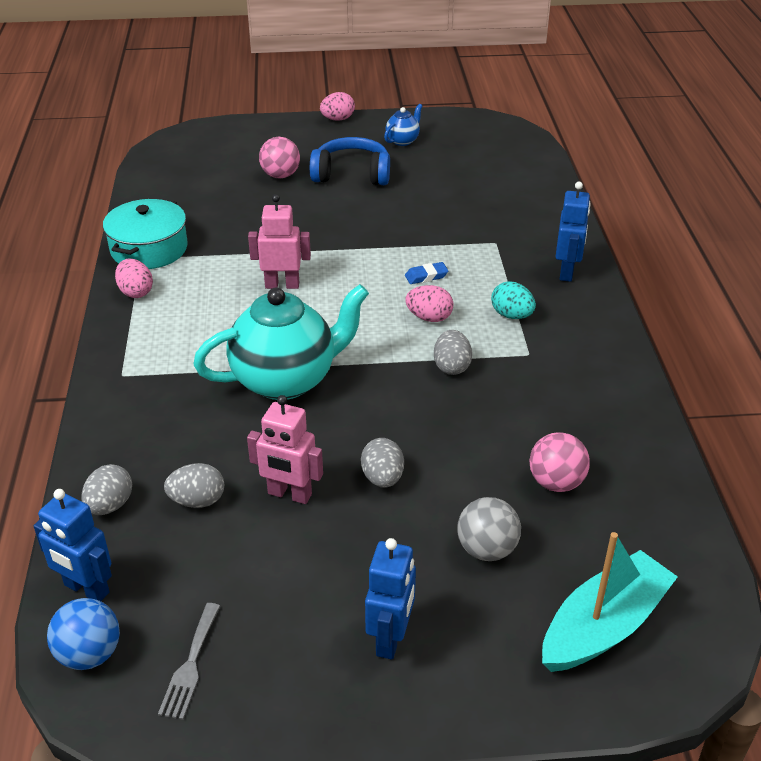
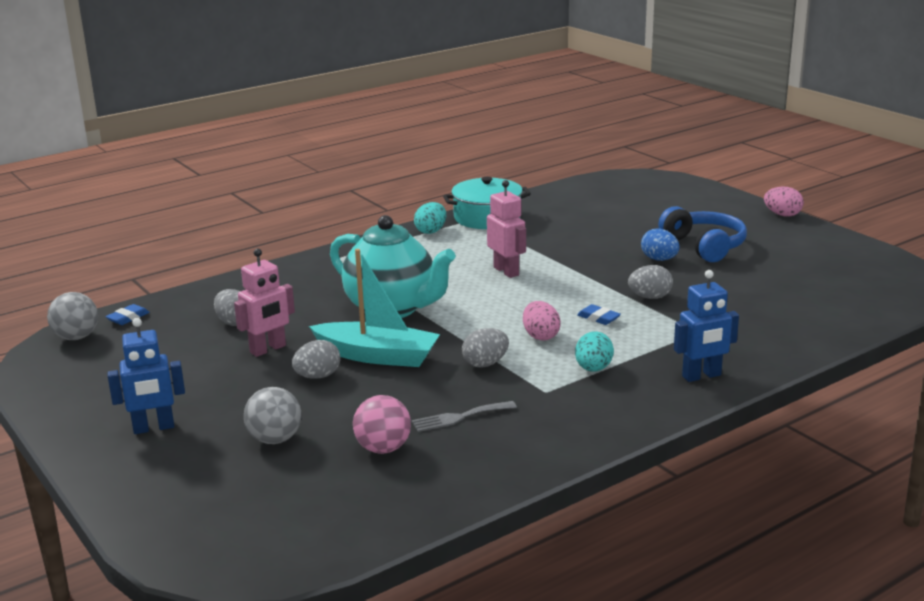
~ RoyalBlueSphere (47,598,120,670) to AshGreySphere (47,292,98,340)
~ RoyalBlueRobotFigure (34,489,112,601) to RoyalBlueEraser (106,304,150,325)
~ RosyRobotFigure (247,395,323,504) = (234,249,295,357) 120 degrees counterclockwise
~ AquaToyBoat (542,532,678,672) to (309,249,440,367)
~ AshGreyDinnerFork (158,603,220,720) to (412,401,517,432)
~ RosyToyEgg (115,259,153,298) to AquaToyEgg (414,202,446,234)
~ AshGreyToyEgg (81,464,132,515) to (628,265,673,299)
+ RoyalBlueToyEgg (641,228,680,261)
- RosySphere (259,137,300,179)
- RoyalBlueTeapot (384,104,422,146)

————

:: Work to complete ::
Exactly the lines from the one holding "(542,532,678,672) to (309,249,440,367)" through the end of the records above are to be returned, and nothing else.

:: Written reply ::
~ AquaToyBoat (542,532,678,672) to (309,249,440,367)
~ AshGreyDinnerFork (158,603,220,720) to (412,401,517,432)
~ RosyToyEgg (115,259,153,298) to AquaToyEgg (414,202,446,234)
~ AshGreyToyEgg (81,464,132,515) to (628,265,673,299)
+ RoyalBlueToyEgg (641,228,680,261)
- RosySphere (259,137,300,179)
- RoyalBlueTeapot (384,104,422,146)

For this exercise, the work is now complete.